TASK STATEMENT: What you return should be only the lines starting at the one that contains "blue car: 4 -> 6" and running to the end of the listing, exactly as written, minus any pictures.

-- DATA FOR PROCESSING follows --

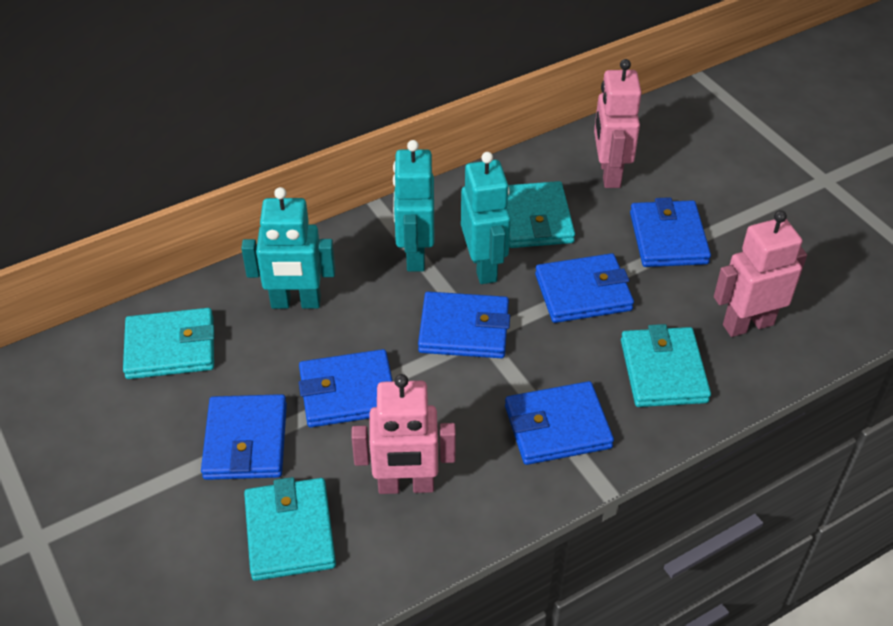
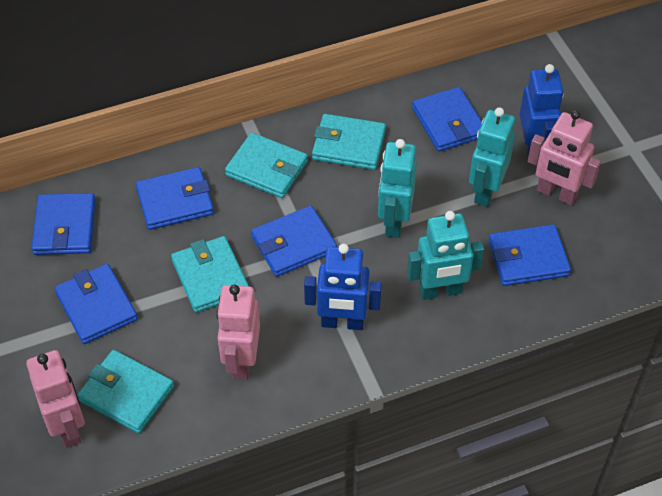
blue robot: 0 -> 2

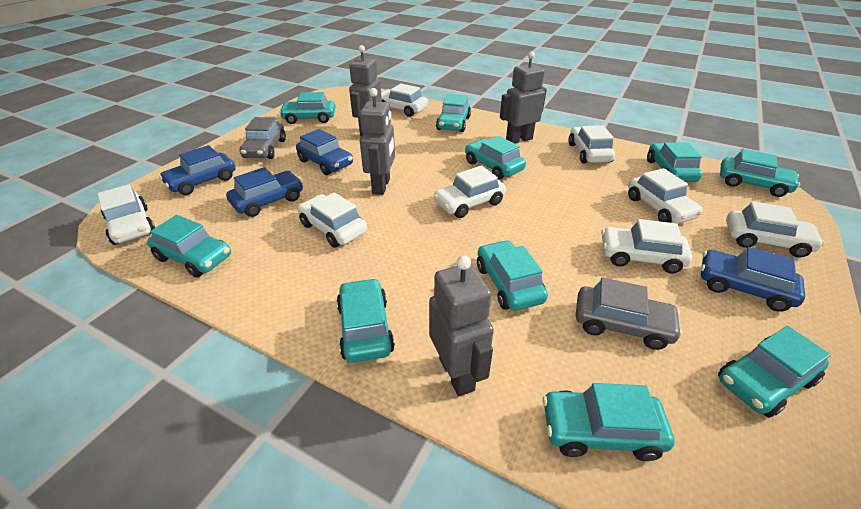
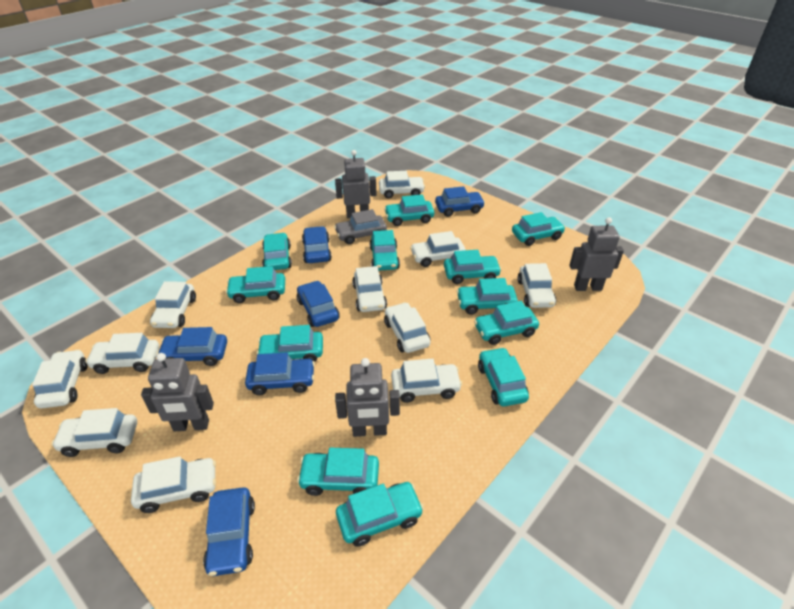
blue car: 4 -> 6
grey car: 2 -> 1
turquoise car: 10 -> 12
white car: 8 -> 11

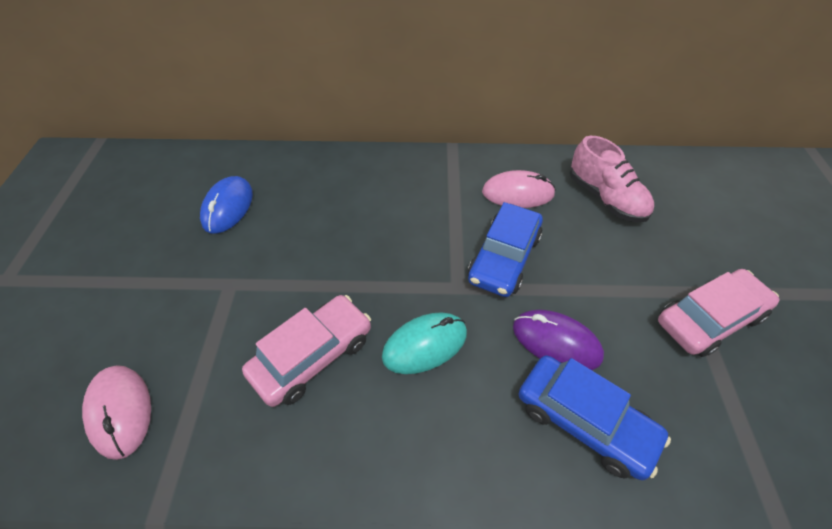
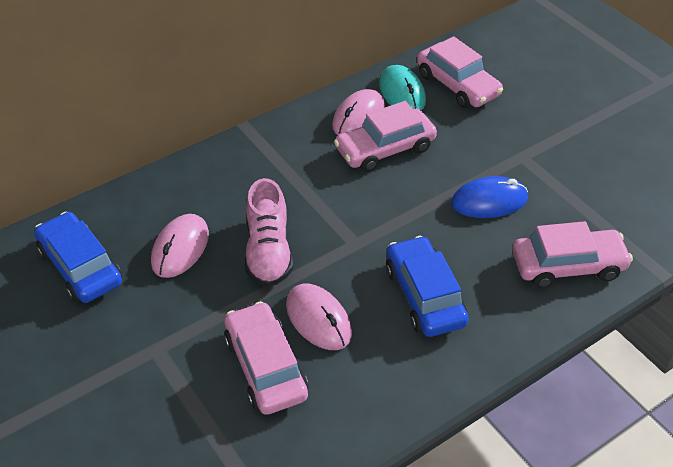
pink car: 2 -> 4
pink mouse: 2 -> 3
purple mouse: 1 -> 0

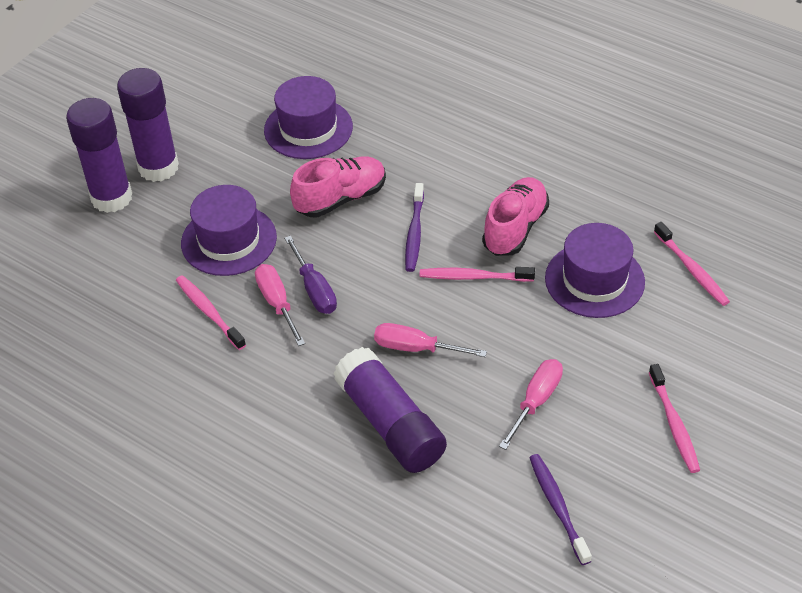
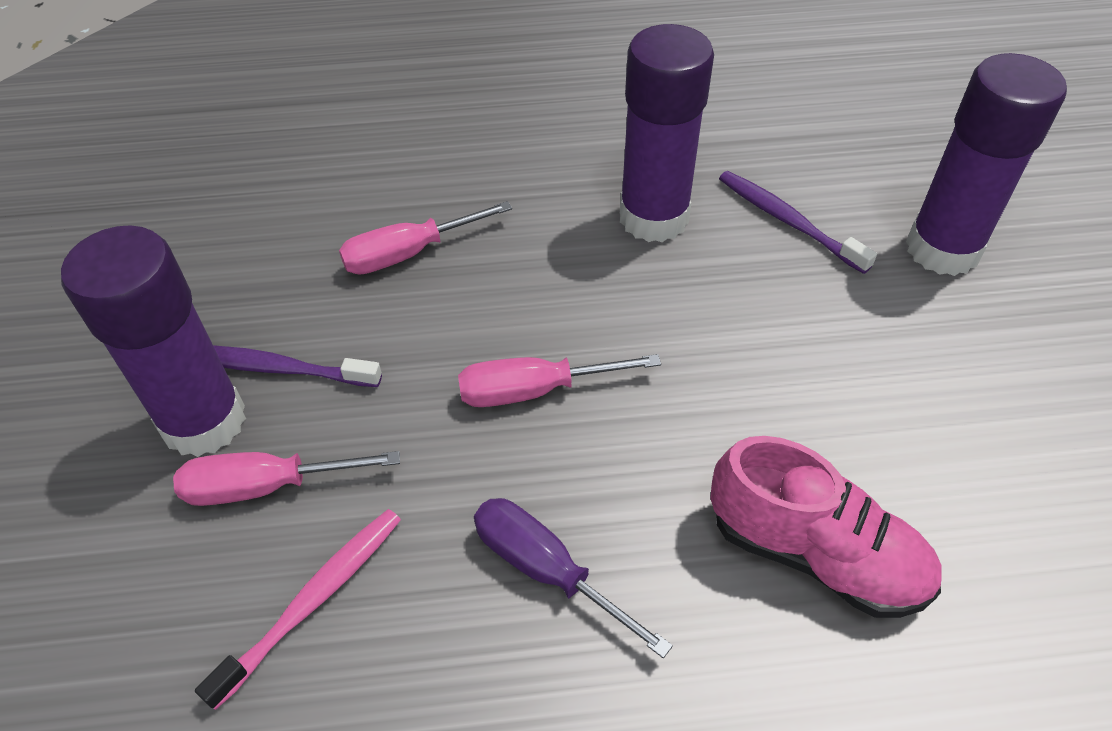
pink shoe: 2 -> 1
pink toothbrush: 4 -> 1
purple hat: 3 -> 0

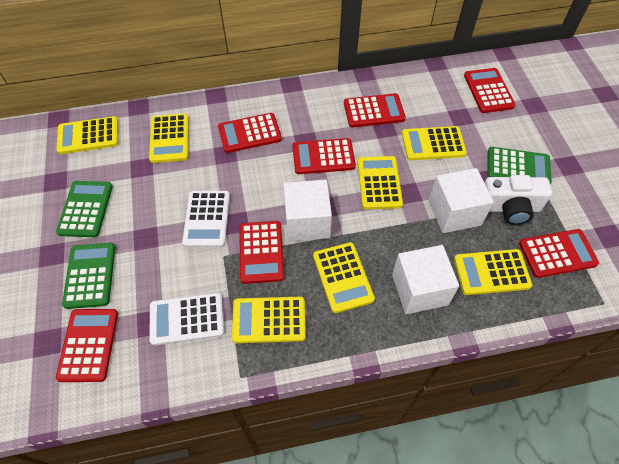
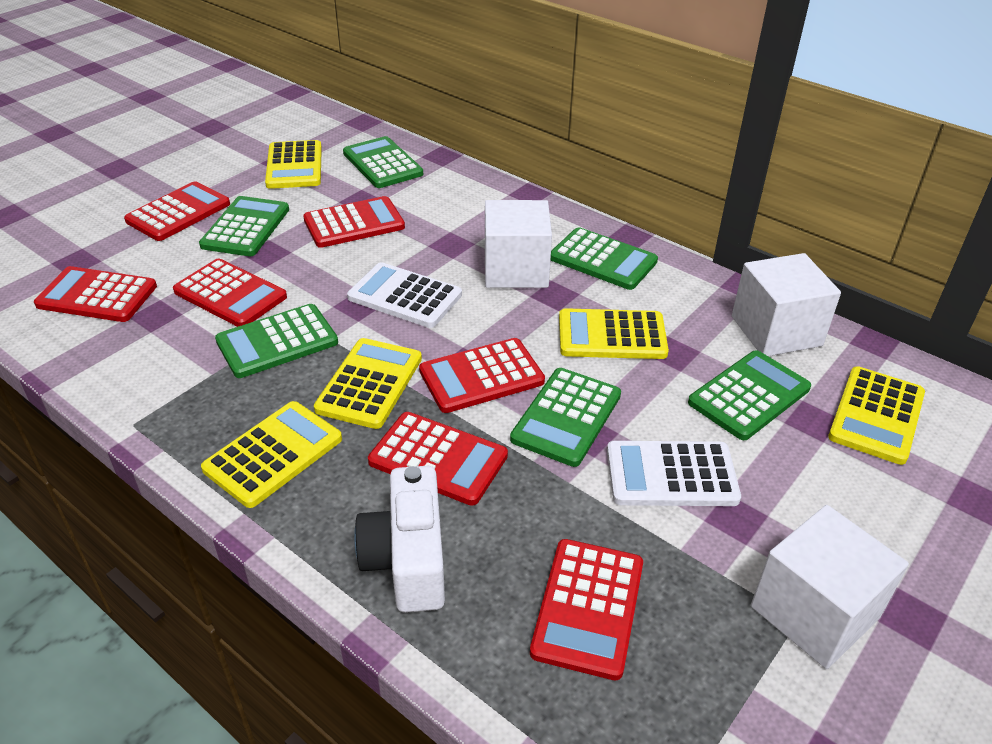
green calculator: 3 -> 6
yellow calculator: 7 -> 5

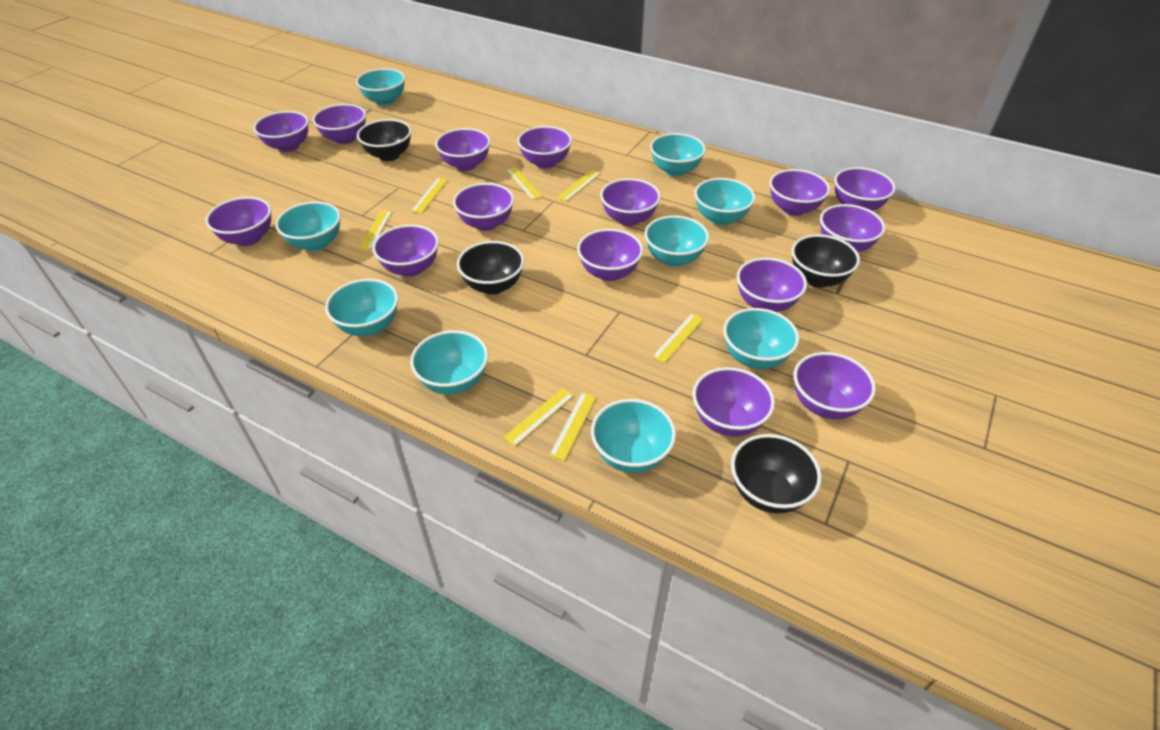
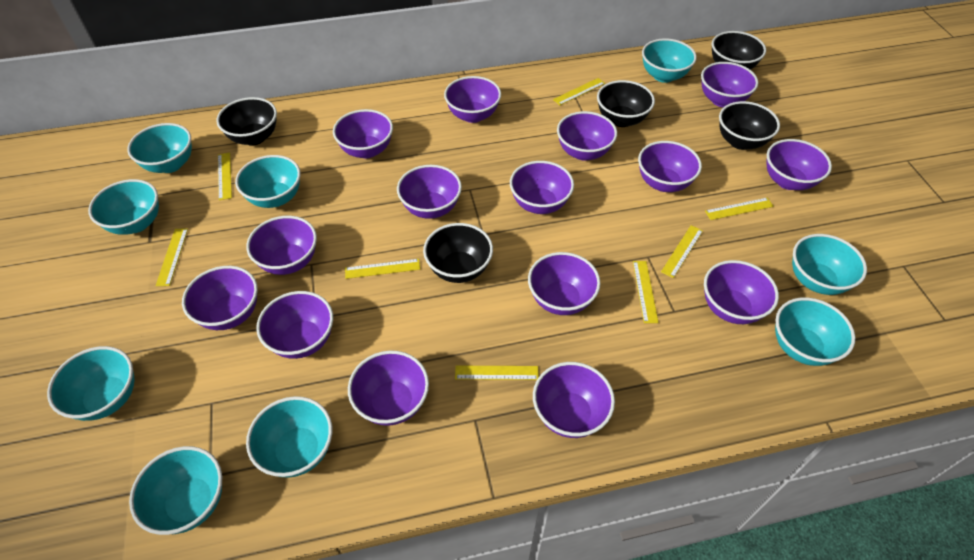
black bowl: 4 -> 5
yellow ruler: 7 -> 8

-- DATA FOR PROCESSING concluded --

ANSWER TO THIS TASK:
blue car: 4 -> 6
grey car: 2 -> 1
turquoise car: 10 -> 12
white car: 8 -> 11

pink car: 2 -> 4
pink mouse: 2 -> 3
purple mouse: 1 -> 0

pink shoe: 2 -> 1
pink toothbrush: 4 -> 1
purple hat: 3 -> 0

green calculator: 3 -> 6
yellow calculator: 7 -> 5

black bowl: 4 -> 5
yellow ruler: 7 -> 8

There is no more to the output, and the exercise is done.